__Data to use__
▬▬▬▬▬▬▬▬▬▬
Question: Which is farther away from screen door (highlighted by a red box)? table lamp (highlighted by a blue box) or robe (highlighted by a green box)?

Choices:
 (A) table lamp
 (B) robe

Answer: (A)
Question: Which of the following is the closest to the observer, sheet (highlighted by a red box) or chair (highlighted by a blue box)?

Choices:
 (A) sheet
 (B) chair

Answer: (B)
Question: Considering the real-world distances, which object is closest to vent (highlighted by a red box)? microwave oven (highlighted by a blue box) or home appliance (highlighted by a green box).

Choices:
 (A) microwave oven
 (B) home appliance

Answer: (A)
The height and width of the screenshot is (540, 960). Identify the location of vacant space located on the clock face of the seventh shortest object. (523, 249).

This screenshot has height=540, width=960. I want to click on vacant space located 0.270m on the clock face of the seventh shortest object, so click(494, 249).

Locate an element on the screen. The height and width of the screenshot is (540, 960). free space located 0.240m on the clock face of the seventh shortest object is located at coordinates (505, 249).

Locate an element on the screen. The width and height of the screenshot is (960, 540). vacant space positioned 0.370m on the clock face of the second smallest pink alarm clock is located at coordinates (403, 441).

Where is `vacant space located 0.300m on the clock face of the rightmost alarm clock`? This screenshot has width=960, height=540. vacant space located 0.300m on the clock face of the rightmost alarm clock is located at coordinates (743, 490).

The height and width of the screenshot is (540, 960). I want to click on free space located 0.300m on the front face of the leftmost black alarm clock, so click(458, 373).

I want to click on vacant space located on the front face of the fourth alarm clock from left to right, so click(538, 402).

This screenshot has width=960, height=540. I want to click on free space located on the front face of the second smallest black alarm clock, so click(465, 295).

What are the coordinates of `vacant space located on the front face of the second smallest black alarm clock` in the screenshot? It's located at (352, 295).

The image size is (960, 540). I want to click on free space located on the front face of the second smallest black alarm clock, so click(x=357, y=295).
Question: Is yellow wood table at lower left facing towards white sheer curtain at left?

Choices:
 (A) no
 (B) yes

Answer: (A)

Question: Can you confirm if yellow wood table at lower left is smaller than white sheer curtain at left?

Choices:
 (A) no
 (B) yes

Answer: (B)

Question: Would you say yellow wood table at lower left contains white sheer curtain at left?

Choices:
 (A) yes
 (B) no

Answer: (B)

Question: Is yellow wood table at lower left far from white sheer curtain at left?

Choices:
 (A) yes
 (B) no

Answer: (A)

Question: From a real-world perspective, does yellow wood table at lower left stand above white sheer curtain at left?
▬▬▬▬▬▬▬▬▬▬
__Your task__
Copy all of the data above word for word, from its first line through its last.

__Answer section__
Question: Which is farther away from screen door (highlighted by a red box)? table lamp (highlighted by a blue box) or robe (highlighted by a green box)?

Choices:
 (A) table lamp
 (B) robe

Answer: (A)
Question: Which of the following is the closest to the observer, sheet (highlighted by a red box) or chair (highlighted by a blue box)?

Choices:
 (A) sheet
 (B) chair

Answer: (B)
Question: Considering the real-world distances, which object is closest to vent (highlighted by a red box)? microwave oven (highlighted by a blue box) or home appliance (highlighted by a green box).

Choices:
 (A) microwave oven
 (B) home appliance

Answer: (A)
The height and width of the screenshot is (540, 960). Identify the location of vacant space located on the clock face of the seventh shortest object. (523, 249).

This screenshot has height=540, width=960. I want to click on vacant space located 0.270m on the clock face of the seventh shortest object, so click(494, 249).

Locate an element on the screen. The height and width of the screenshot is (540, 960). free space located 0.240m on the clock face of the seventh shortest object is located at coordinates (505, 249).

Locate an element on the screen. The width and height of the screenshot is (960, 540). vacant space positioned 0.370m on the clock face of the second smallest pink alarm clock is located at coordinates (403, 441).

Where is `vacant space located 0.300m on the clock face of the rightmost alarm clock`? This screenshot has width=960, height=540. vacant space located 0.300m on the clock face of the rightmost alarm clock is located at coordinates (743, 490).

The height and width of the screenshot is (540, 960). I want to click on free space located 0.300m on the front face of the leftmost black alarm clock, so click(458, 373).

I want to click on vacant space located on the front face of the fourth alarm clock from left to right, so click(538, 402).

This screenshot has width=960, height=540. I want to click on free space located on the front face of the second smallest black alarm clock, so click(465, 295).

What are the coordinates of `vacant space located on the front face of the second smallest black alarm clock` in the screenshot? It's located at (352, 295).

The image size is (960, 540). I want to click on free space located on the front face of the second smallest black alarm clock, so click(x=357, y=295).
Question: Is yellow wood table at lower left facing towards white sheer curtain at left?

Choices:
 (A) no
 (B) yes

Answer: (A)

Question: Can you confirm if yellow wood table at lower left is smaller than white sheer curtain at left?

Choices:
 (A) no
 (B) yes

Answer: (B)

Question: Would you say yellow wood table at lower left contains white sheer curtain at left?

Choices:
 (A) yes
 (B) no

Answer: (B)

Question: Is yellow wood table at lower left far from white sheer curtain at left?

Choices:
 (A) yes
 (B) no

Answer: (A)

Question: From a real-world perspective, does yellow wood table at lower left stand above white sheer curtain at left?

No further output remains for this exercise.